* **Task goal**:
Produce an exact copy of all the records.

Change listing data
☆ ☆ ☆ ☆ ☆

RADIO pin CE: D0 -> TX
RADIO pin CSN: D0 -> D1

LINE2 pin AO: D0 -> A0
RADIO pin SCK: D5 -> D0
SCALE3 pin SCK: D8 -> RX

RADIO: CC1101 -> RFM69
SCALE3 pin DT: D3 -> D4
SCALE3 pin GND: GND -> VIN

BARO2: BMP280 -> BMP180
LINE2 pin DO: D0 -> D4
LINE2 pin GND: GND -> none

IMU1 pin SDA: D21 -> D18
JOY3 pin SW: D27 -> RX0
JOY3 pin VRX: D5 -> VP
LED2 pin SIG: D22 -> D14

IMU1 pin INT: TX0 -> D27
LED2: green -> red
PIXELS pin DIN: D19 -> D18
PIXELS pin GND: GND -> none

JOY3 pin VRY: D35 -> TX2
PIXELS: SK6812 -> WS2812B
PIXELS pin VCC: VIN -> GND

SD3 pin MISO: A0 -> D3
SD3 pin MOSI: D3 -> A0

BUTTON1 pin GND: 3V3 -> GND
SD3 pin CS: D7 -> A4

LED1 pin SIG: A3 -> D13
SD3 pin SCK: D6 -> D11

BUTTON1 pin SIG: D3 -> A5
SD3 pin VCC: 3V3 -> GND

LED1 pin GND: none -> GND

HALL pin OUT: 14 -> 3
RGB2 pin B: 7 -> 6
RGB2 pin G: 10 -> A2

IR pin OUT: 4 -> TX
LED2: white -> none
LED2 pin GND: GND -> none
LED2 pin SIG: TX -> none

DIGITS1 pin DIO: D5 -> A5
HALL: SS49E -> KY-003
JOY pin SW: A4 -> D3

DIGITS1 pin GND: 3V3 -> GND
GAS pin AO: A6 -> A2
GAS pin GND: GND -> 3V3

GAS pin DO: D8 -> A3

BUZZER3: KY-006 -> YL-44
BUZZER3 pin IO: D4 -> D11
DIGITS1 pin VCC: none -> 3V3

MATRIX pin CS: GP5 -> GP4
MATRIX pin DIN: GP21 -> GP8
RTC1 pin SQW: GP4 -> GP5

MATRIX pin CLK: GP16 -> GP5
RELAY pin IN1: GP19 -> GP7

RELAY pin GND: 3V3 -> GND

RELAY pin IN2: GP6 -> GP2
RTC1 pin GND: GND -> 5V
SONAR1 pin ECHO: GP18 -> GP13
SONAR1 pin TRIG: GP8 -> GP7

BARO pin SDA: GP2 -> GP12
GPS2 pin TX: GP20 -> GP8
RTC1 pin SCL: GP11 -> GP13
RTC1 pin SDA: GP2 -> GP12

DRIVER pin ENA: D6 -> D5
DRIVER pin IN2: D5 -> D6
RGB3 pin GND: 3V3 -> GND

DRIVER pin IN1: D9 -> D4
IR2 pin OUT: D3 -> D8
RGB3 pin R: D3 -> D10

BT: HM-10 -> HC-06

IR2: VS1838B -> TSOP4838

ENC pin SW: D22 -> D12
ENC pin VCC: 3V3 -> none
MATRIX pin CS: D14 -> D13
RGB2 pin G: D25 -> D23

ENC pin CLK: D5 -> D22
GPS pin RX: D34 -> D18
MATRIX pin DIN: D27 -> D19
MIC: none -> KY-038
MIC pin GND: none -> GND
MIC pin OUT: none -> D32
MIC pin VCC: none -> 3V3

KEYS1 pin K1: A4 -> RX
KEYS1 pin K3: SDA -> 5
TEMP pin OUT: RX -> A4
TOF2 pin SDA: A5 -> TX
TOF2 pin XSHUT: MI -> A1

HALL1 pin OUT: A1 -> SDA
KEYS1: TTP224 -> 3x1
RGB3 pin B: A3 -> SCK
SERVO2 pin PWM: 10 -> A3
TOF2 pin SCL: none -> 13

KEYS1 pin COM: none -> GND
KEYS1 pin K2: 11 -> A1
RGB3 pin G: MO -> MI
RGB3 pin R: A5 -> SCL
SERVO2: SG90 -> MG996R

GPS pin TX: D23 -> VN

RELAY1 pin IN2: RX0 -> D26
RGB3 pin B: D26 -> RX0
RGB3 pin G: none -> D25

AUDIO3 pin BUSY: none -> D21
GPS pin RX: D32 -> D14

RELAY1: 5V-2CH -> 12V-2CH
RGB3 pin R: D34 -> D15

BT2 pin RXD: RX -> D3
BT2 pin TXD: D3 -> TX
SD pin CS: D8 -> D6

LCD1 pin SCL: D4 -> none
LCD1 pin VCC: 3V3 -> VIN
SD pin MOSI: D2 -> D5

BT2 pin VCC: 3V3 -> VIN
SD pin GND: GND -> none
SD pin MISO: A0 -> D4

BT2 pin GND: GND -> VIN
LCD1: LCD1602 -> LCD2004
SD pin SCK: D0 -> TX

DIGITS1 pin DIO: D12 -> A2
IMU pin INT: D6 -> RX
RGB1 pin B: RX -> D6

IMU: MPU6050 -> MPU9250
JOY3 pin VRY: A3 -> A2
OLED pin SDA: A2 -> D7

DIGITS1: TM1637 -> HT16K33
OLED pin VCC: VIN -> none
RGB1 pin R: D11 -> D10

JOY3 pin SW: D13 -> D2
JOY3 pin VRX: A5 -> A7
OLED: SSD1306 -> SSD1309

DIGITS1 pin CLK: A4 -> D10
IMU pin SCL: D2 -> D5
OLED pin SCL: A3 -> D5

☆ ☆ ☆ ☆ ☆

* **Solved problem**:
RADIO pin CE: D0 -> TX
RADIO pin CSN: D0 -> D1

LINE2 pin AO: D0 -> A0
RADIO pin SCK: D5 -> D0
SCALE3 pin SCK: D8 -> RX

RADIO: CC1101 -> RFM69
SCALE3 pin DT: D3 -> D4
SCALE3 pin GND: GND -> VIN

BARO2: BMP280 -> BMP180
LINE2 pin DO: D0 -> D4
LINE2 pin GND: GND -> none

IMU1 pin SDA: D21 -> D18
JOY3 pin SW: D27 -> RX0
JOY3 pin VRX: D5 -> VP
LED2 pin SIG: D22 -> D14

IMU1 pin INT: TX0 -> D27
LED2: green -> red
PIXELS pin DIN: D19 -> D18
PIXELS pin GND: GND -> none

JOY3 pin VRY: D35 -> TX2
PIXELS: SK6812 -> WS2812B
PIXELS pin VCC: VIN -> GND

SD3 pin MISO: A0 -> D3
SD3 pin MOSI: D3 -> A0

BUTTON1 pin GND: 3V3 -> GND
SD3 pin CS: D7 -> A4

LED1 pin SIG: A3 -> D13
SD3 pin SCK: D6 -> D11

BUTTON1 pin SIG: D3 -> A5
SD3 pin VCC: 3V3 -> GND

LED1 pin GND: none -> GND

HALL pin OUT: 14 -> 3
RGB2 pin B: 7 -> 6
RGB2 pin G: 10 -> A2

IR pin OUT: 4 -> TX
LED2: white -> none
LED2 pin GND: GND -> none
LED2 pin SIG: TX -> none

DIGITS1 pin DIO: D5 -> A5
HALL: SS49E -> KY-003
JOY pin SW: A4 -> D3

DIGITS1 pin GND: 3V3 -> GND
GAS pin AO: A6 -> A2
GAS pin GND: GND -> 3V3

GAS pin DO: D8 -> A3

BUZZER3: KY-006 -> YL-44
BUZZER3 pin IO: D4 -> D11
DIGITS1 pin VCC: none -> 3V3

MATRIX pin CS: GP5 -> GP4
MATRIX pin DIN: GP21 -> GP8
RTC1 pin SQW: GP4 -> GP5

MATRIX pin CLK: GP16 -> GP5
RELAY pin IN1: GP19 -> GP7

RELAY pin GND: 3V3 -> GND

RELAY pin IN2: GP6 -> GP2
RTC1 pin GND: GND -> 5V
SONAR1 pin ECHO: GP18 -> GP13
SONAR1 pin TRIG: GP8 -> GP7

BARO pin SDA: GP2 -> GP12
GPS2 pin TX: GP20 -> GP8
RTC1 pin SCL: GP11 -> GP13
RTC1 pin SDA: GP2 -> GP12

DRIVER pin ENA: D6 -> D5
DRIVER pin IN2: D5 -> D6
RGB3 pin GND: 3V3 -> GND

DRIVER pin IN1: D9 -> D4
IR2 pin OUT: D3 -> D8
RGB3 pin R: D3 -> D10

BT: HM-10 -> HC-06

IR2: VS1838B -> TSOP4838

ENC pin SW: D22 -> D12
ENC pin VCC: 3V3 -> none
MATRIX pin CS: D14 -> D13
RGB2 pin G: D25 -> D23

ENC pin CLK: D5 -> D22
GPS pin RX: D34 -> D18
MATRIX pin DIN: D27 -> D19
MIC: none -> KY-038
MIC pin GND: none -> GND
MIC pin OUT: none -> D32
MIC pin VCC: none -> 3V3

KEYS1 pin K1: A4 -> RX
KEYS1 pin K3: SDA -> 5
TEMP pin OUT: RX -> A4
TOF2 pin SDA: A5 -> TX
TOF2 pin XSHUT: MI -> A1

HALL1 pin OUT: A1 -> SDA
KEYS1: TTP224 -> 3x1
RGB3 pin B: A3 -> SCK
SERVO2 pin PWM: 10 -> A3
TOF2 pin SCL: none -> 13

KEYS1 pin COM: none -> GND
KEYS1 pin K2: 11 -> A1
RGB3 pin G: MO -> MI
RGB3 pin R: A5 -> SCL
SERVO2: SG90 -> MG996R

GPS pin TX: D23 -> VN

RELAY1 pin IN2: RX0 -> D26
RGB3 pin B: D26 -> RX0
RGB3 pin G: none -> D25

AUDIO3 pin BUSY: none -> D21
GPS pin RX: D32 -> D14

RELAY1: 5V-2CH -> 12V-2CH
RGB3 pin R: D34 -> D15

BT2 pin RXD: RX -> D3
BT2 pin TXD: D3 -> TX
SD pin CS: D8 -> D6

LCD1 pin SCL: D4 -> none
LCD1 pin VCC: 3V3 -> VIN
SD pin MOSI: D2 -> D5

BT2 pin VCC: 3V3 -> VIN
SD pin GND: GND -> none
SD pin MISO: A0 -> D4

BT2 pin GND: GND -> VIN
LCD1: LCD1602 -> LCD2004
SD pin SCK: D0 -> TX

DIGITS1 pin DIO: D12 -> A2
IMU pin INT: D6 -> RX
RGB1 pin B: RX -> D6

IMU: MPU6050 -> MPU9250
JOY3 pin VRY: A3 -> A2
OLED pin SDA: A2 -> D7

DIGITS1: TM1637 -> HT16K33
OLED pin VCC: VIN -> none
RGB1 pin R: D11 -> D10

JOY3 pin SW: D13 -> D2
JOY3 pin VRX: A5 -> A7
OLED: SSD1306 -> SSD1309

DIGITS1 pin CLK: A4 -> D10
IMU pin SCL: D2 -> D5
OLED pin SCL: A3 -> D5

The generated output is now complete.